==== INFORMATION ====

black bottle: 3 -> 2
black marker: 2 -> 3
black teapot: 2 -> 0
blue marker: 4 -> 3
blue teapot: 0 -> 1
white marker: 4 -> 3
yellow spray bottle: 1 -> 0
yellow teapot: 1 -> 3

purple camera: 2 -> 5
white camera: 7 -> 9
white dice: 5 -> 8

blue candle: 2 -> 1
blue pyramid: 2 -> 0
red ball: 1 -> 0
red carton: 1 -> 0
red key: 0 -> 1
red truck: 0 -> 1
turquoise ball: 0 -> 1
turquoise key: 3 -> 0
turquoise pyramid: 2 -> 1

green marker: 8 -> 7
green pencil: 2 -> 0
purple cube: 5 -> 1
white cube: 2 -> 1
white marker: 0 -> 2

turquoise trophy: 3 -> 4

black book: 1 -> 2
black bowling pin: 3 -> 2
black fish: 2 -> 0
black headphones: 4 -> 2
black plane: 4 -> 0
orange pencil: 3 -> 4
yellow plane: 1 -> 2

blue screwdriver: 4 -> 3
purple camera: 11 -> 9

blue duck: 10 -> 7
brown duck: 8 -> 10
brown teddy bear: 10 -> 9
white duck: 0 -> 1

====

▸ **EXERCISE DETAILS**:
In the lines above, spot each one that contains the word "white" and copy it.

▸ **WRITTEN REPLY**:
white marker: 4 -> 3
white camera: 7 -> 9
white dice: 5 -> 8
white cube: 2 -> 1
white marker: 0 -> 2
white duck: 0 -> 1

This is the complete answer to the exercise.